►
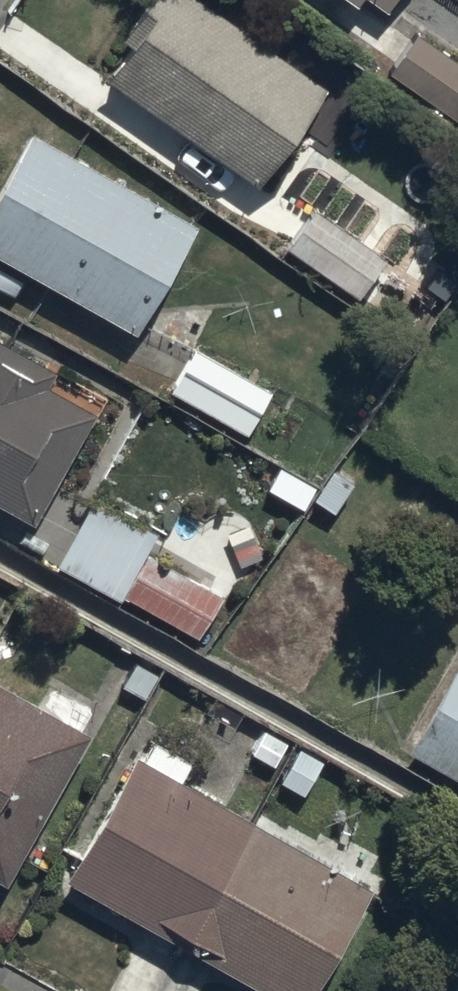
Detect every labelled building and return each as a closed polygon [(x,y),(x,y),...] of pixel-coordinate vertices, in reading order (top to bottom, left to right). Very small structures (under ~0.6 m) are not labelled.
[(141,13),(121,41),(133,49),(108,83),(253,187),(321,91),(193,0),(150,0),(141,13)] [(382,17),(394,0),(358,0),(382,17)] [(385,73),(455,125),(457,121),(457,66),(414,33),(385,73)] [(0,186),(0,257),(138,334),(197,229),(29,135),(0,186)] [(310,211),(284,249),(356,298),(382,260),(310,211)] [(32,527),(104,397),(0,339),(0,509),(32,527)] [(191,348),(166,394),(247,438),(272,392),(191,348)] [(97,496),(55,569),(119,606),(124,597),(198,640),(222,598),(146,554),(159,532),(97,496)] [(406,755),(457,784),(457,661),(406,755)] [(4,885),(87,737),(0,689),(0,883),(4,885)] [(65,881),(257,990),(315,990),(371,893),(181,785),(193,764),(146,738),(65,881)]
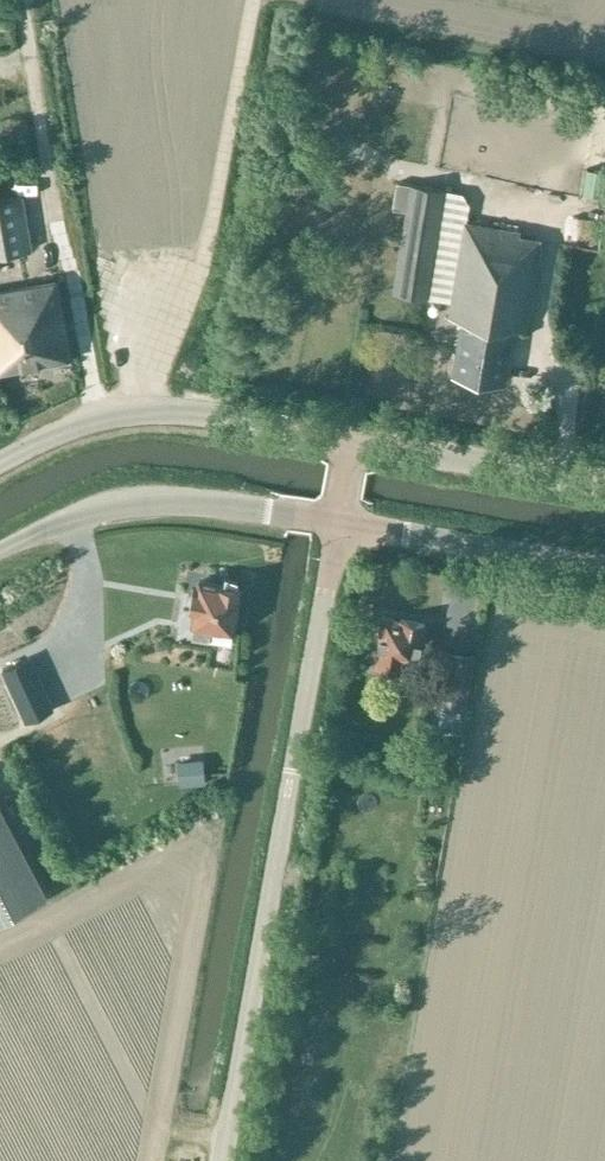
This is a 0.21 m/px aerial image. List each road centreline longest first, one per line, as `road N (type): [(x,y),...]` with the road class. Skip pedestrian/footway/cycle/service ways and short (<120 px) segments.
◄
■ TASK DIRECTIONS
The expected output is every line of the data, unchanged, with the pictures skipped.

■ EXERCISE SOLUTION
Detect every labelled building and return each as a closed polygon [(x,y),(x,y),...] of pixel-coordinate vertices, in reading order (top to bottom, left to right). Very small structures (under ~0.6 m) are not labelled.
[(141,13),(121,41),(133,49),(108,83),(253,187),(321,91),(193,0),(150,0),(141,13)] [(382,17),(394,0),(358,0),(382,17)] [(385,73),(455,125),(457,121),(457,66),(414,33),(385,73)] [(0,186),(0,257),(138,334),(197,229),(29,135),(0,186)] [(310,211),(284,249),(356,298),(382,260),(310,211)] [(32,527),(104,397),(0,339),(0,509),(32,527)] [(191,348),(166,394),(247,438),(272,392),(191,348)] [(97,496),(55,569),(119,606),(124,597),(198,640),(222,598),(146,554),(159,532),(97,496)] [(406,755),(457,784),(457,661),(406,755)] [(4,885),(87,737),(0,689),(0,883),(4,885)] [(65,881),(257,990),(315,990),(371,893),(181,785),(193,764),(146,738),(65,881)]
This is a 0.21 m/px aerial image. List each road centreline longest first, one per line, as `road N (type): [(x,y),...]` with the road class. Skip pedestrian/footway/cycle/service ways and short (<120 px) segments.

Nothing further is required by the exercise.